## TASK STATEMENT
Each line of data below is to be returned exactly, leaving out any picture.

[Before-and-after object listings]
>>>

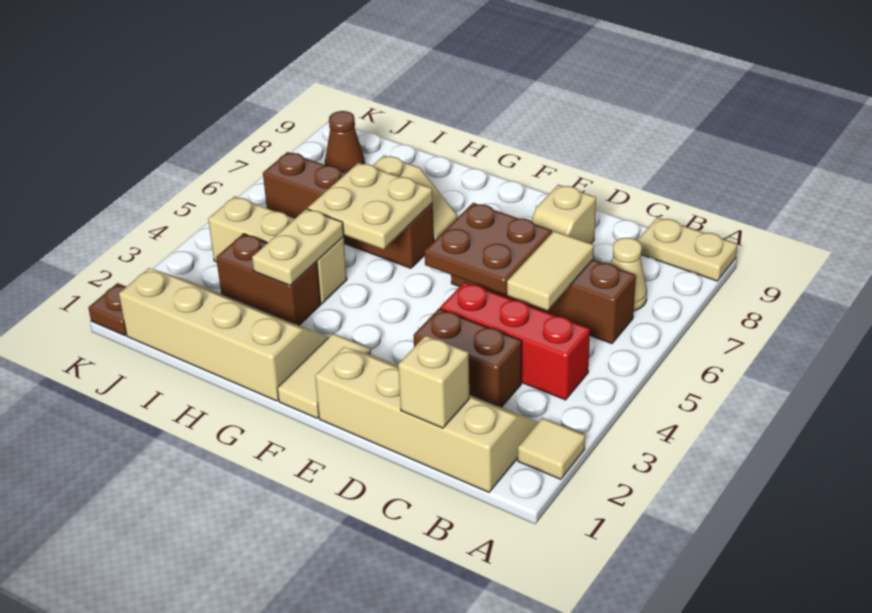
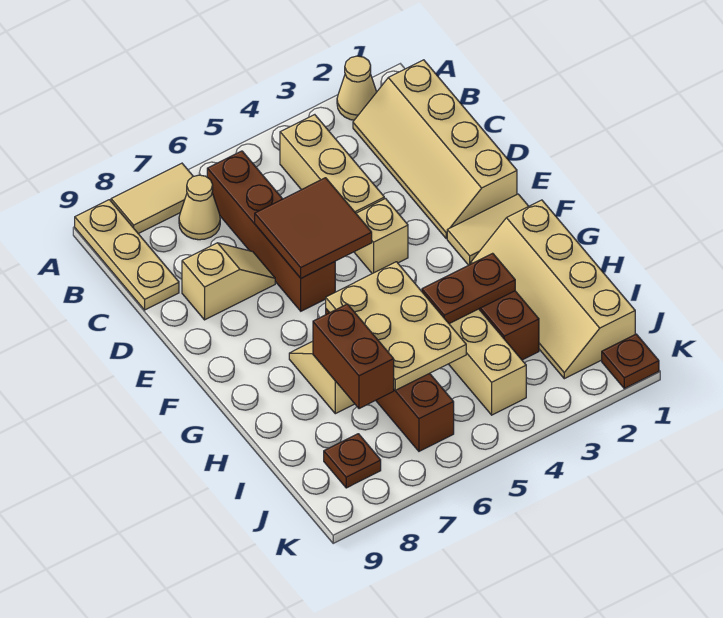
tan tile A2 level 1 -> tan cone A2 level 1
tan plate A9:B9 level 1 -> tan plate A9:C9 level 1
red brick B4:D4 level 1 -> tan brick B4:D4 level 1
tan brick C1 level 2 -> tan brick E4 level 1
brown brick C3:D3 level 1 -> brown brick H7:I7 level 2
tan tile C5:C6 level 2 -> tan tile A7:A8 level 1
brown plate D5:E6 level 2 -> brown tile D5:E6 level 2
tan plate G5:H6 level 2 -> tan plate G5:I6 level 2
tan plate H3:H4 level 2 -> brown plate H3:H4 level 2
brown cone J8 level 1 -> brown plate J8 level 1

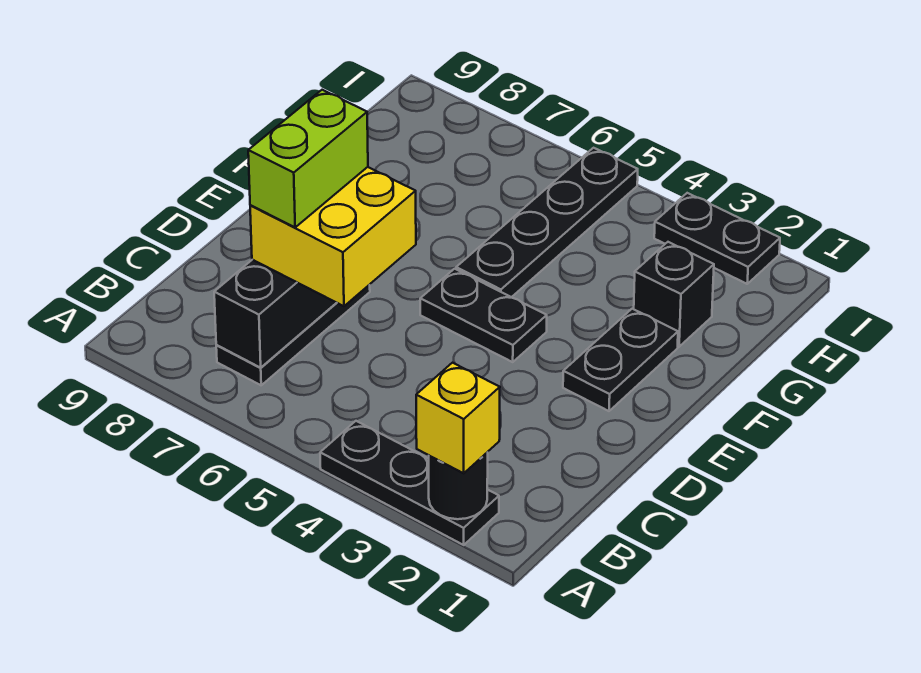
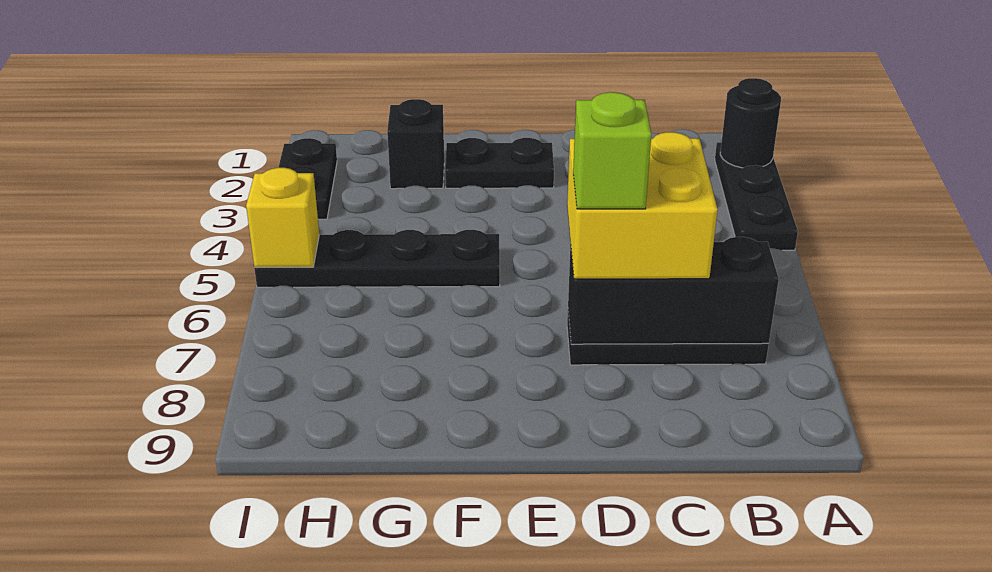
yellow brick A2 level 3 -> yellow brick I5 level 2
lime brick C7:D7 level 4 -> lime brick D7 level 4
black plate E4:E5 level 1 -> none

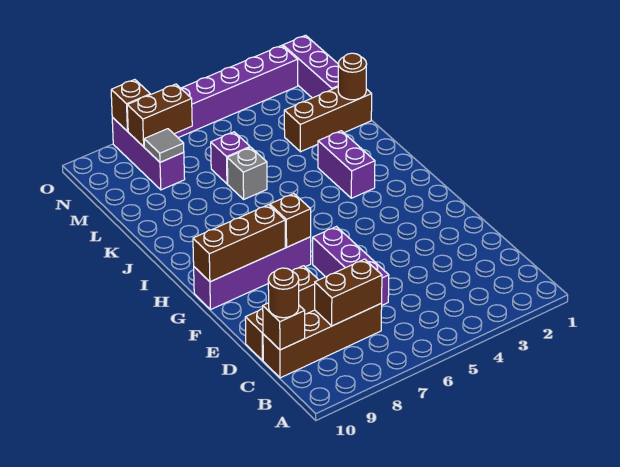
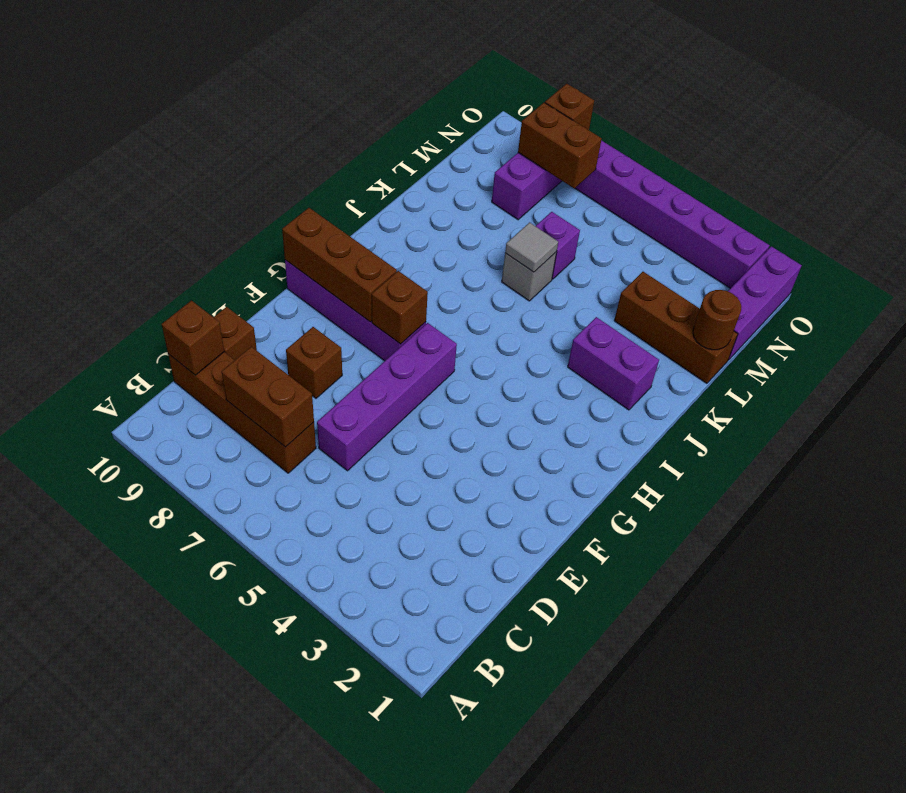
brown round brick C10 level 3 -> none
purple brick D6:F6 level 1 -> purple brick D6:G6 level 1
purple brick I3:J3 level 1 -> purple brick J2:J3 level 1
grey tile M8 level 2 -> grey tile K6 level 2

<<<

## RESPONSE AREA
tan tile A2 level 1 -> tan cone A2 level 1
tan plate A9:B9 level 1 -> tan plate A9:C9 level 1
red brick B4:D4 level 1 -> tan brick B4:D4 level 1
tan brick C1 level 2 -> tan brick E4 level 1
brown brick C3:D3 level 1 -> brown brick H7:I7 level 2
tan tile C5:C6 level 2 -> tan tile A7:A8 level 1
brown plate D5:E6 level 2 -> brown tile D5:E6 level 2
tan plate G5:H6 level 2 -> tan plate G5:I6 level 2
tan plate H3:H4 level 2 -> brown plate H3:H4 level 2
brown cone J8 level 1 -> brown plate J8 level 1

yellow brick A2 level 3 -> yellow brick I5 level 2
lime brick C7:D7 level 4 -> lime brick D7 level 4
black plate E4:E5 level 1 -> none

brown round brick C10 level 3 -> none
purple brick D6:F6 level 1 -> purple brick D6:G6 level 1
purple brick I3:J3 level 1 -> purple brick J2:J3 level 1
grey tile M8 level 2 -> grey tile K6 level 2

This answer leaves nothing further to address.